**Input data**
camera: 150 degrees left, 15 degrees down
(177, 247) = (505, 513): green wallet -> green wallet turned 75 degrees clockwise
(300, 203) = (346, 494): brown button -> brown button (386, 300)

--

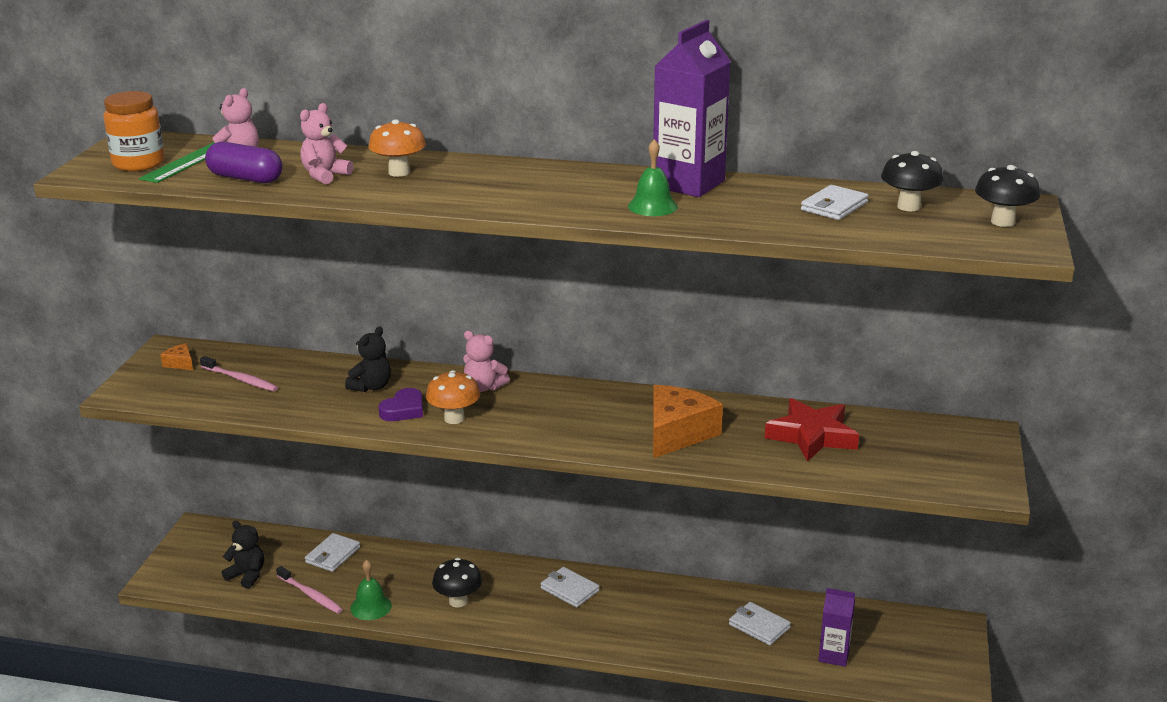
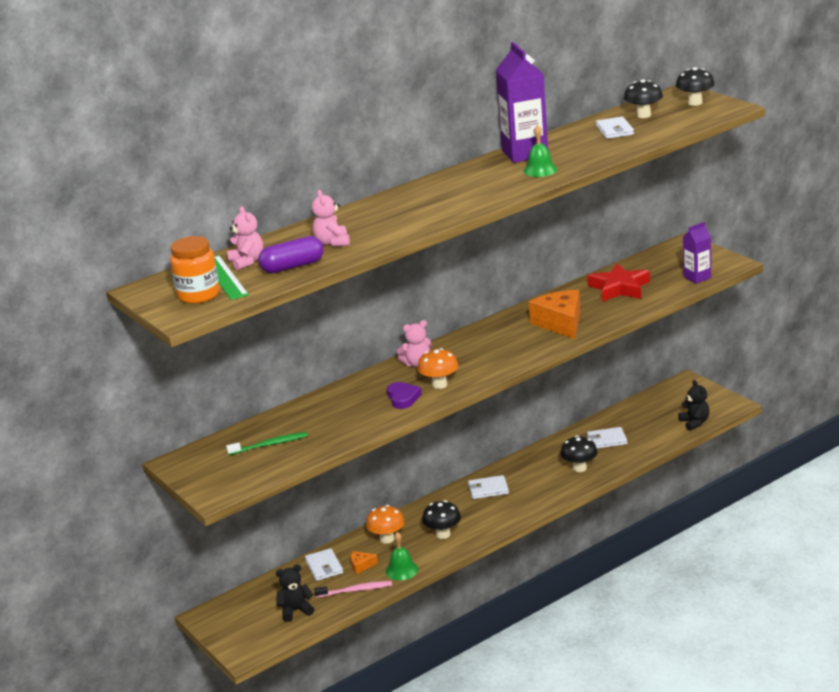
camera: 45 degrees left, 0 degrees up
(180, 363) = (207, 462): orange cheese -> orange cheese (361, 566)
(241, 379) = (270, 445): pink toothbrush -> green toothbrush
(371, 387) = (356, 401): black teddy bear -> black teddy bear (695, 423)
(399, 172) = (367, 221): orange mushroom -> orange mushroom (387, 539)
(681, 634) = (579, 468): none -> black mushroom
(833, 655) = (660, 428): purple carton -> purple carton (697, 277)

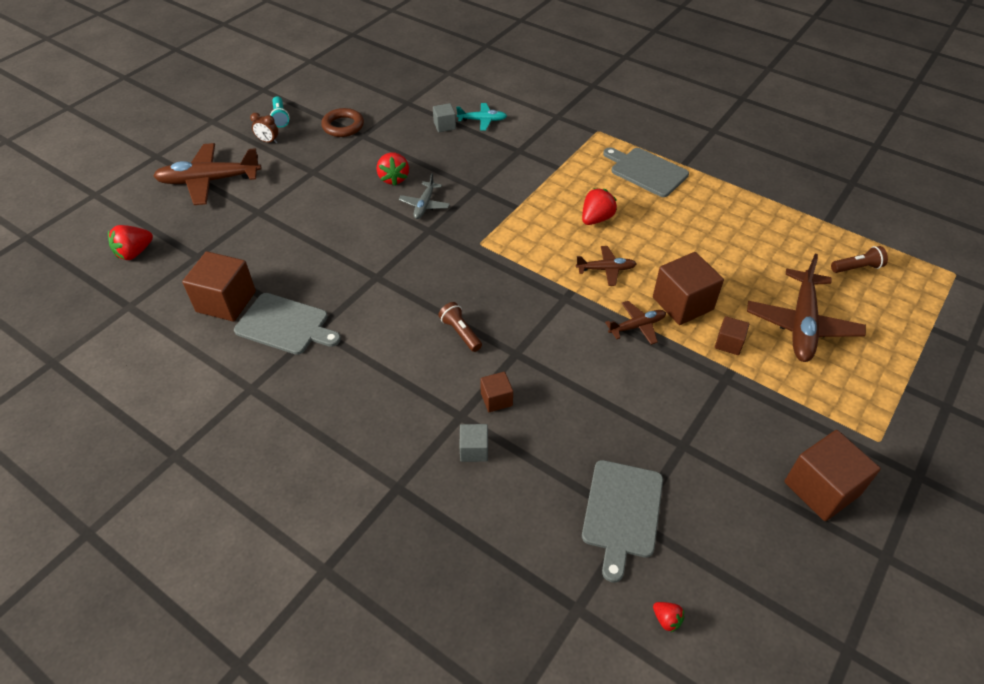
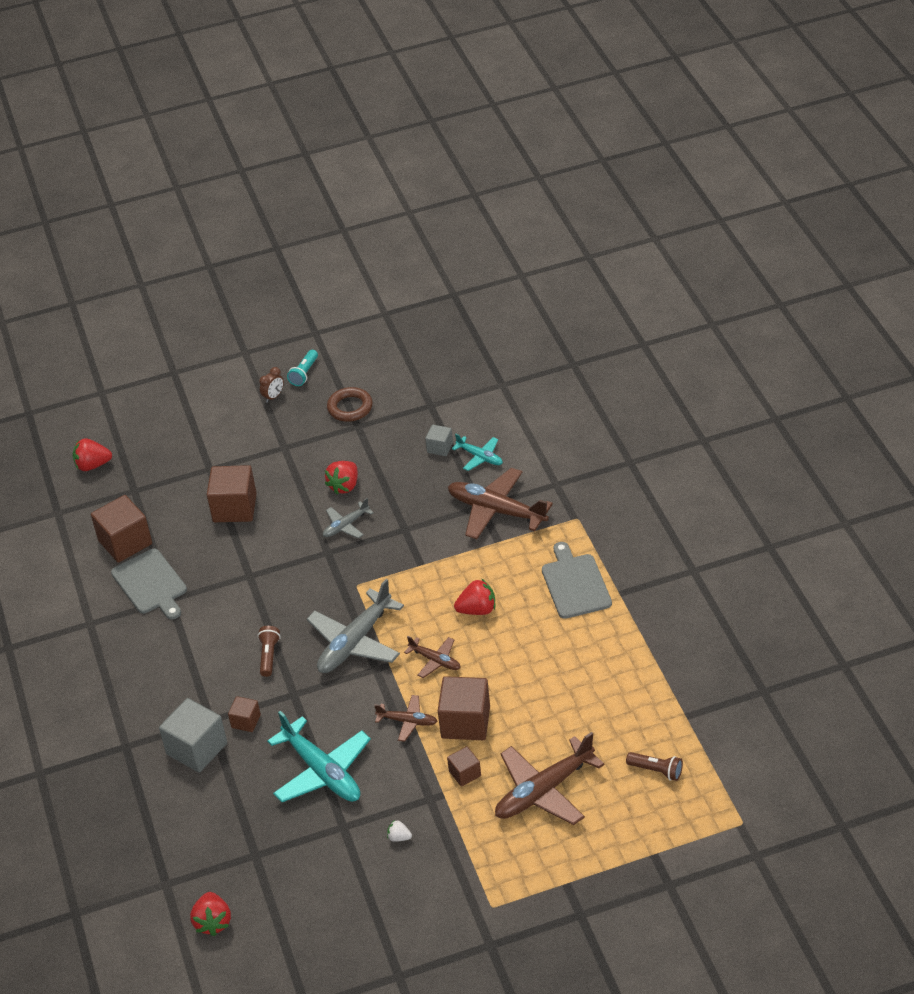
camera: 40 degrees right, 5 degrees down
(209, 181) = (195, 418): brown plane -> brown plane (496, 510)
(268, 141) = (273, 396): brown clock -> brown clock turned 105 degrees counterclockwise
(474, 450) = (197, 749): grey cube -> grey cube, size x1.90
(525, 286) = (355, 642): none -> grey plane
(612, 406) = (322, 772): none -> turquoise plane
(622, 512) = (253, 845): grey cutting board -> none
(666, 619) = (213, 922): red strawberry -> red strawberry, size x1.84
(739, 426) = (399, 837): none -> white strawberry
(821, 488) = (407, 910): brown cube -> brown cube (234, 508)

**Work instructions**
For this exercise, output exactly the lines above from the line with "camera: 150 degrees left, 15 degrees down" to the line with "(300, 203) = (346, 494): brown", counting both, and leave out the rest.

**Answer below**
camera: 150 degrees left, 15 degrees down
(177, 247) = (505, 513): green wallet -> green wallet turned 75 degrees clockwise
(300, 203) = (346, 494): brown button -> brown button (386, 300)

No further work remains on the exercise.